*** Begin section ***
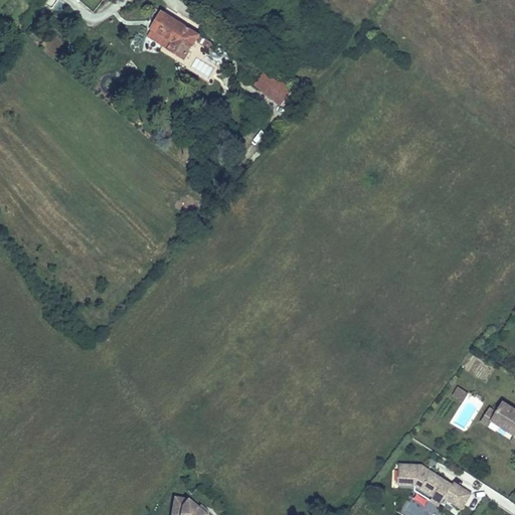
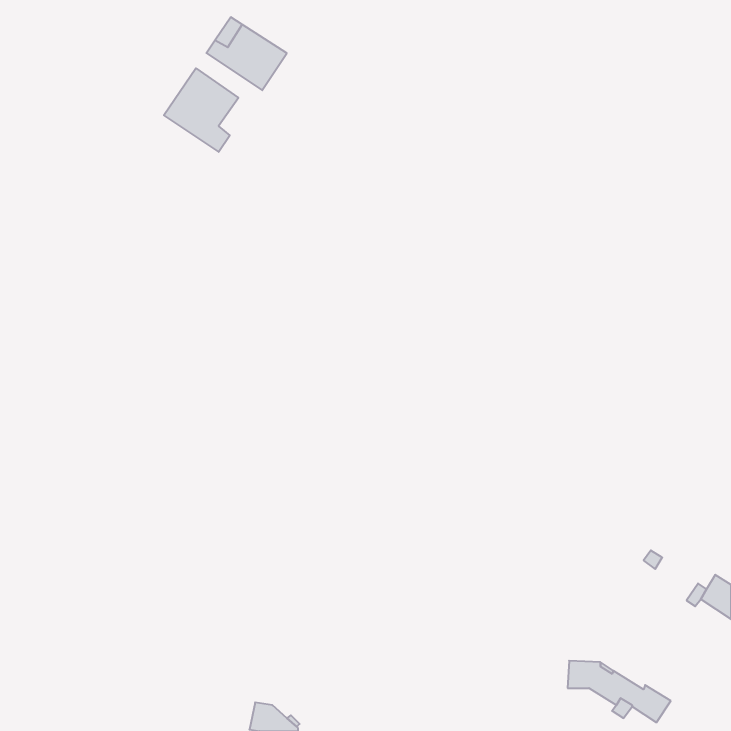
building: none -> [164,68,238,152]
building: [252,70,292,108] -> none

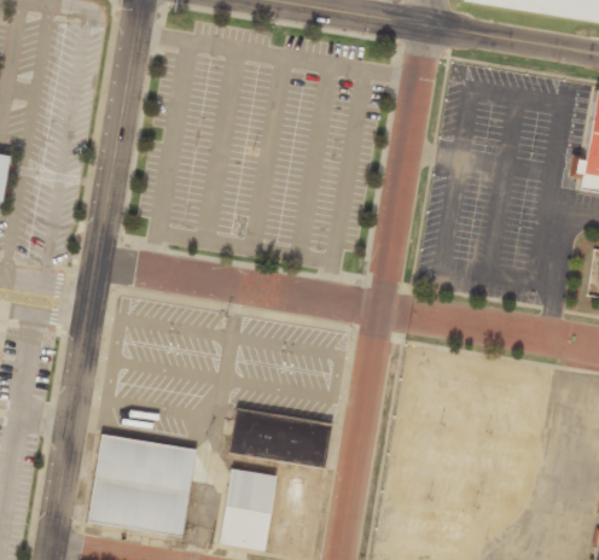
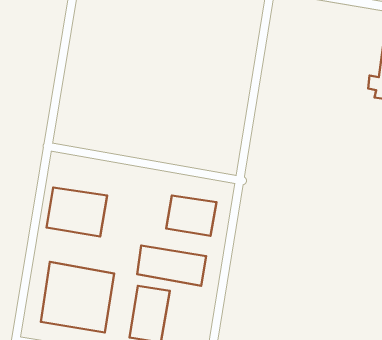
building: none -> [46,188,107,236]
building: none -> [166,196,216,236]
*** End section ***
*** Begin section ***
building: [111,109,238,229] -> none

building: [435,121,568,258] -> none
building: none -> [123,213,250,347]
*** End section ***
*** Begin section ***
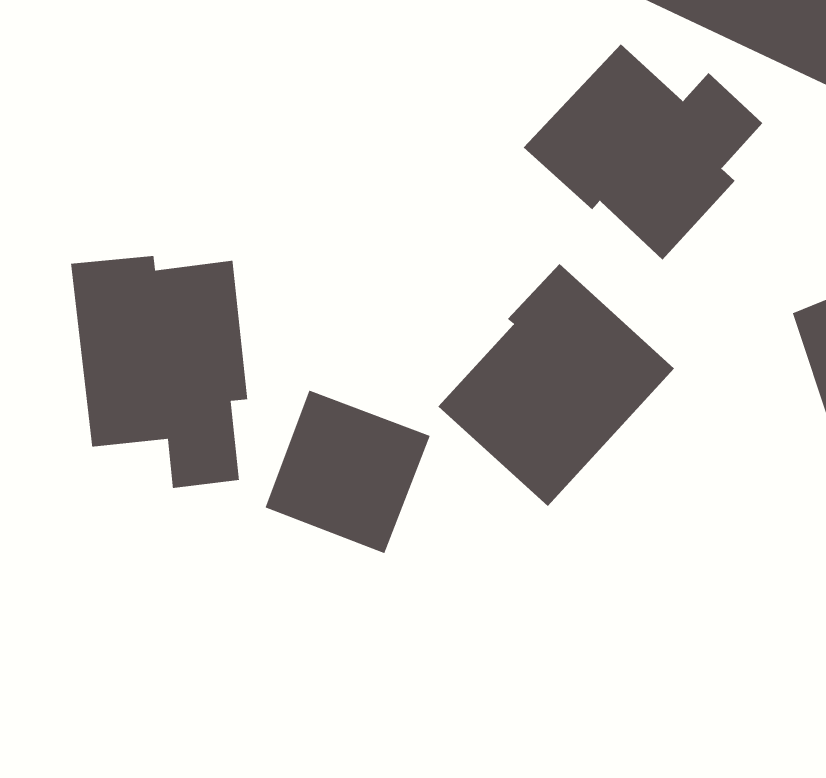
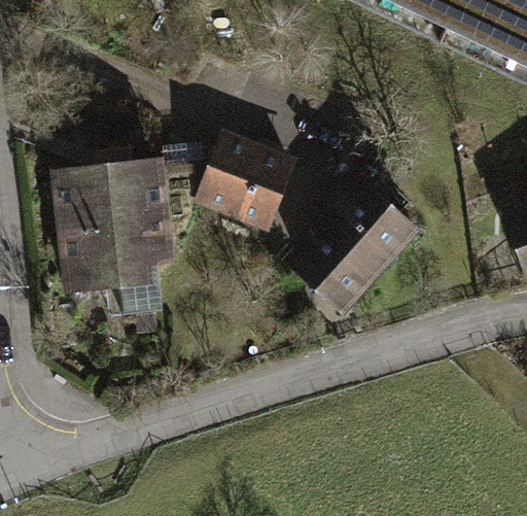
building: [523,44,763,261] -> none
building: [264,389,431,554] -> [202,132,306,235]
*** End section ***
● Assignment:
Each line above that contains the word "none" must be copied.

● Exercise response:
building: none -> [164,68,238,152]
building: [252,70,292,108] -> none
building: none -> [46,188,107,236]
building: none -> [166,196,216,236]
building: [111,109,238,229] -> none
building: [435,121,568,258] -> none
building: none -> [123,213,250,347]
building: [523,44,763,261] -> none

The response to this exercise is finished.